BEGIN Exercise material
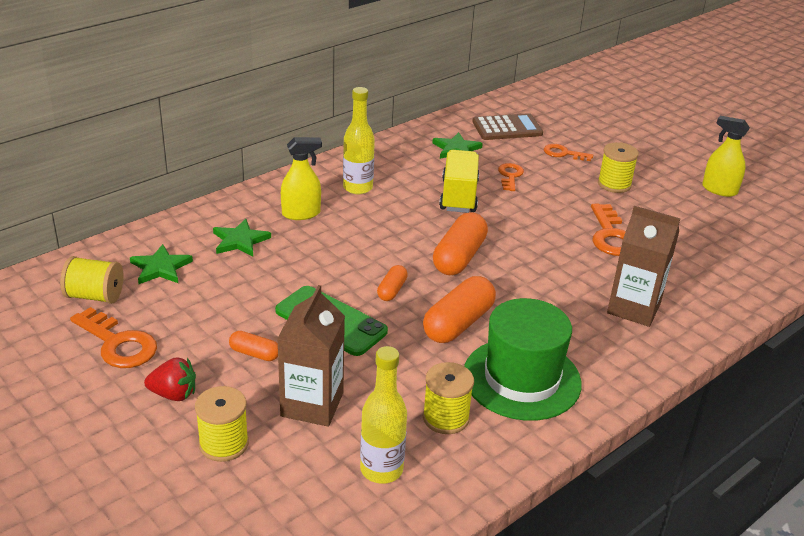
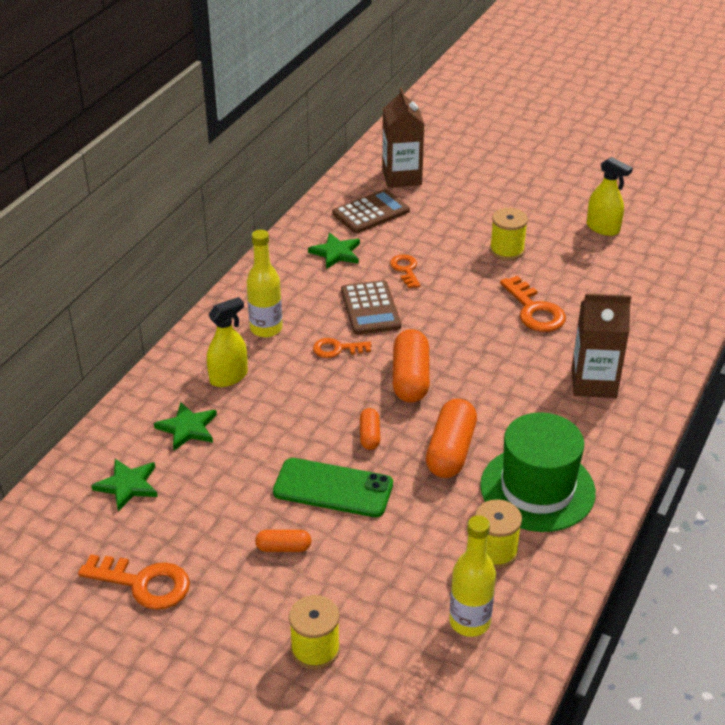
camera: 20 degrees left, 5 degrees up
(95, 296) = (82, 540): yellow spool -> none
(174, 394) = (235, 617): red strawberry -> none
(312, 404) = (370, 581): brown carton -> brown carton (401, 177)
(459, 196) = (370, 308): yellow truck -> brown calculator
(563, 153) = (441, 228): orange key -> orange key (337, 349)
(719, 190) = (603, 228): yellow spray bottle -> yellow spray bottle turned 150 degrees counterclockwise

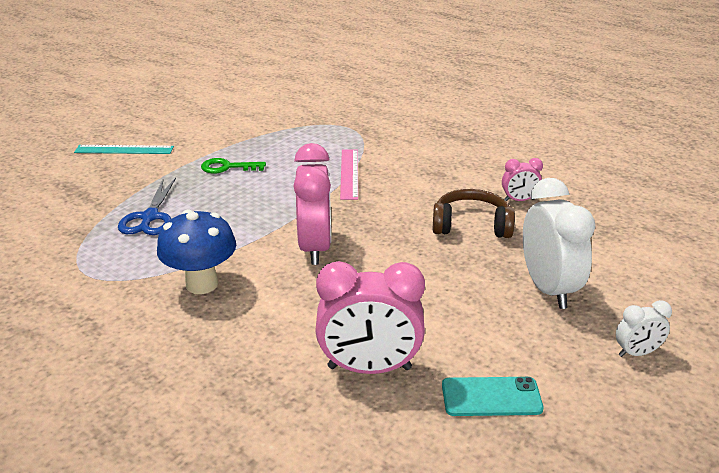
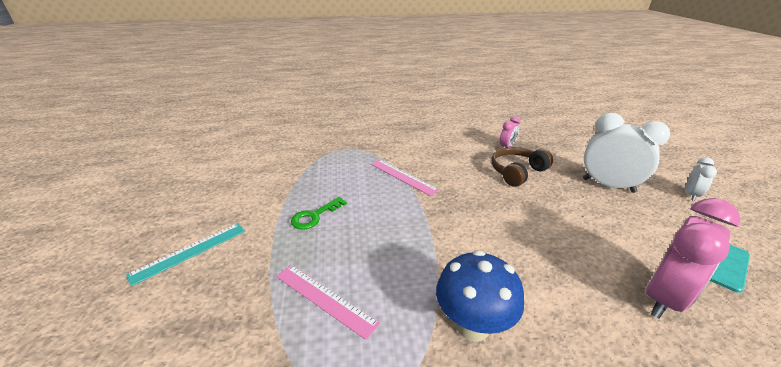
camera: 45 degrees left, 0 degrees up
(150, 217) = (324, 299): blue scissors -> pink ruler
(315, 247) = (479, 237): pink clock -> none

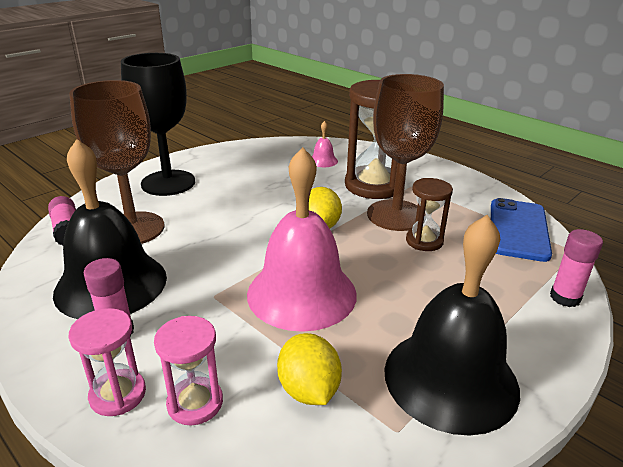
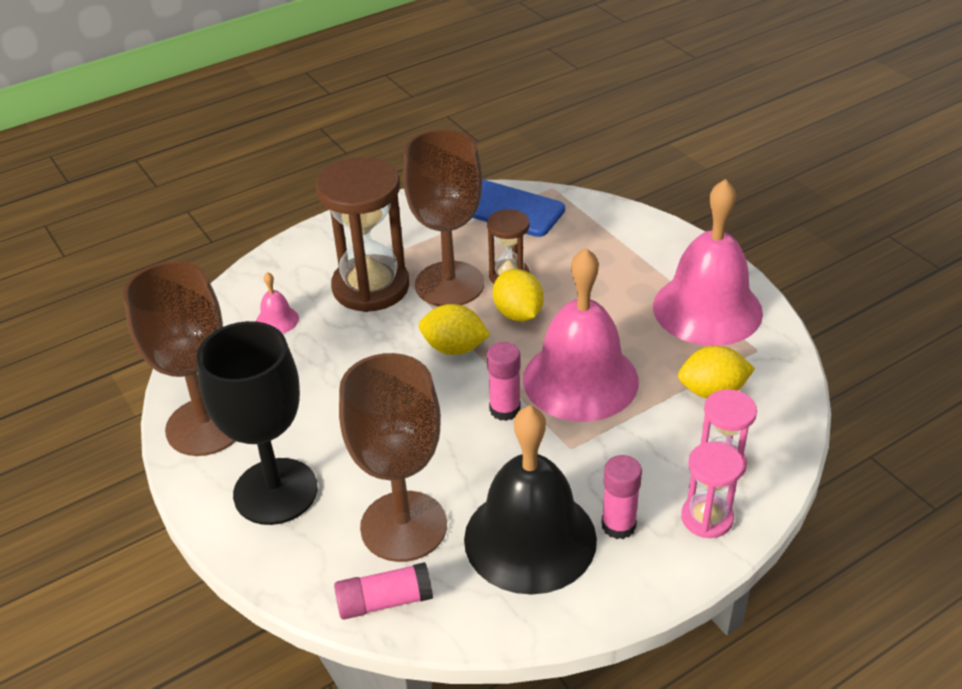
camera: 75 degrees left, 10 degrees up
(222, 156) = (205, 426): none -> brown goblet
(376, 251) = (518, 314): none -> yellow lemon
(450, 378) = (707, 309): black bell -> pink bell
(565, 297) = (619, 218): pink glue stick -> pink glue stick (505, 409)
END Exercise material
BEGIN Exercise material
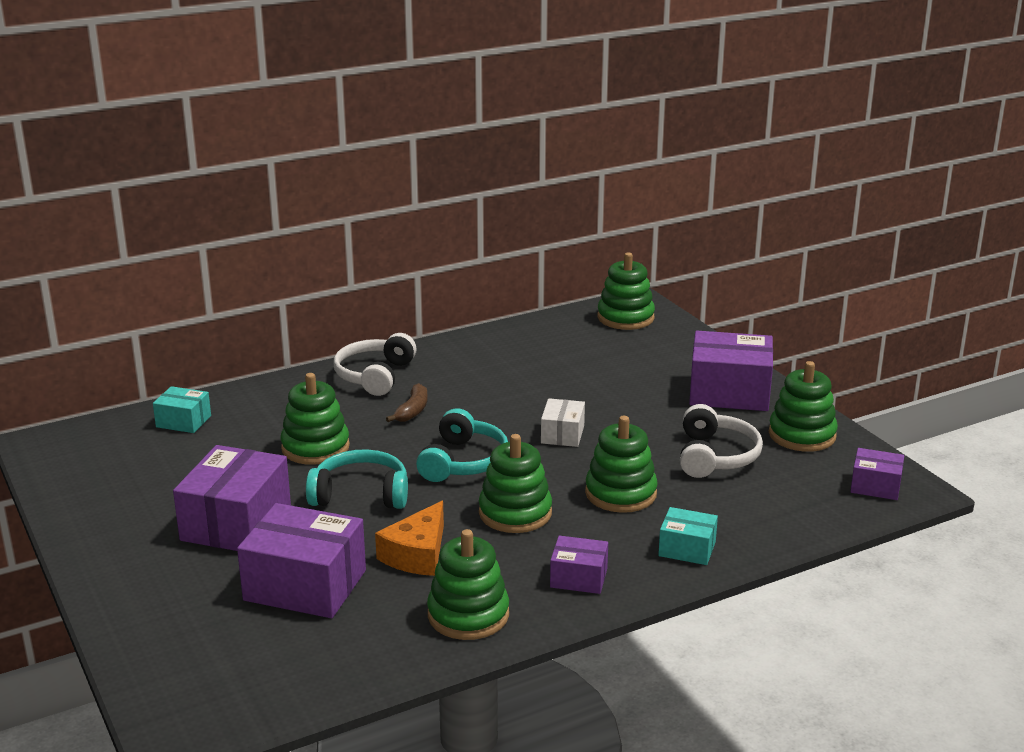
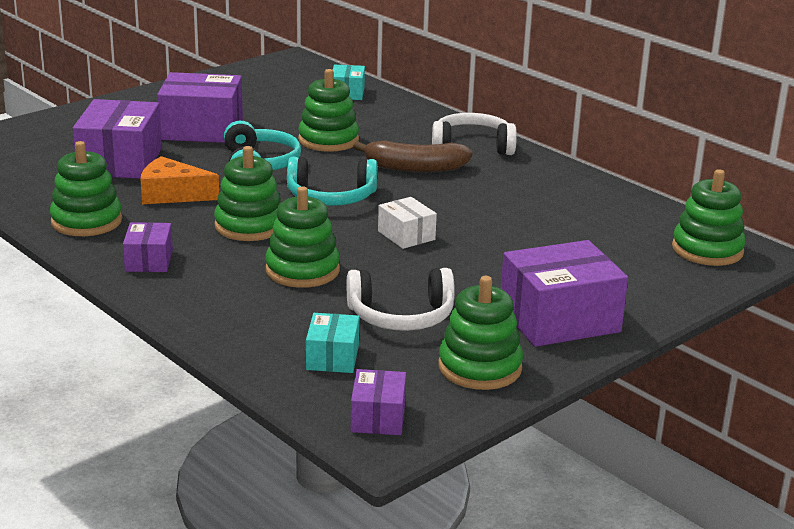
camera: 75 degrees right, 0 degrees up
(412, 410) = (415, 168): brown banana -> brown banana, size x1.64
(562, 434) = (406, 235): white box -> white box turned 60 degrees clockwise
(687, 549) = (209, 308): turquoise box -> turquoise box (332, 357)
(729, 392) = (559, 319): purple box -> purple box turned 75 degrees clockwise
END Exercise material
BEGIN Exercise material
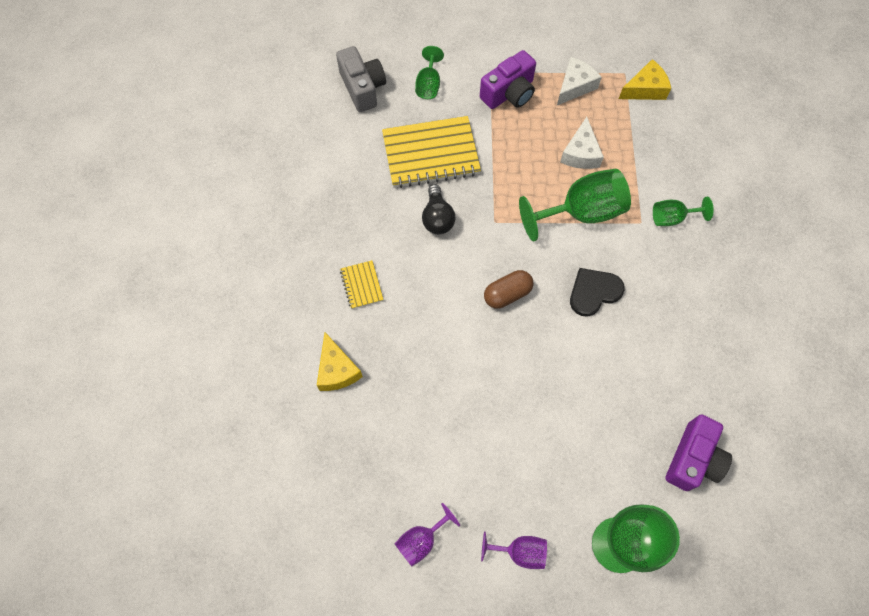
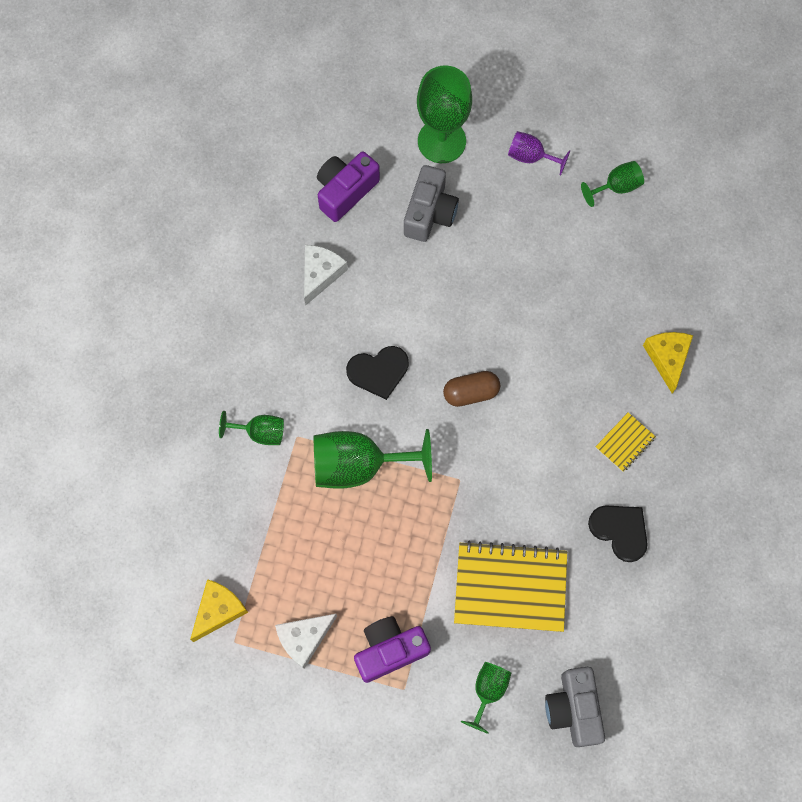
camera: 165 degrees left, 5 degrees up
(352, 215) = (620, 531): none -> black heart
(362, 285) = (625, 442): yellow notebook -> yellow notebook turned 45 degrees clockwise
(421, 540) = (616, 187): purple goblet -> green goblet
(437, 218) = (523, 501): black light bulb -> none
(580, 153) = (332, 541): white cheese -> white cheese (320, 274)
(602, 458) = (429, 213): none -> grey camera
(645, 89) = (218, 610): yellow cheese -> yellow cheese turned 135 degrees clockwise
END Exercise material
Aim of the exercise -
Among the entries above, copy exactly the stretch from the line holding "(174, 394) = (235, 617): red" through the line holding "(565, 297) = (619, 218): pink", leaving out any pictures.

Output of the exercise -
(174, 394) = (235, 617): red strawberry -> none
(312, 404) = (370, 581): brown carton -> brown carton (401, 177)
(459, 196) = (370, 308): yellow truck -> brown calculator
(563, 153) = (441, 228): orange key -> orange key (337, 349)
(719, 190) = (603, 228): yellow spray bottle -> yellow spray bottle turned 150 degrees counterclockwise

camera: 45 degrees left, 0 degrees up
(150, 217) = (324, 299): blue scissors -> pink ruler
(315, 247) = (479, 237): pink clock -> none

camera: 75 degrees left, 10 degrees up
(222, 156) = (205, 426): none -> brown goblet
(376, 251) = (518, 314): none -> yellow lemon
(450, 378) = (707, 309): black bell -> pink bell
(565, 297) = (619, 218): pink glue stick -> pink glue stick (505, 409)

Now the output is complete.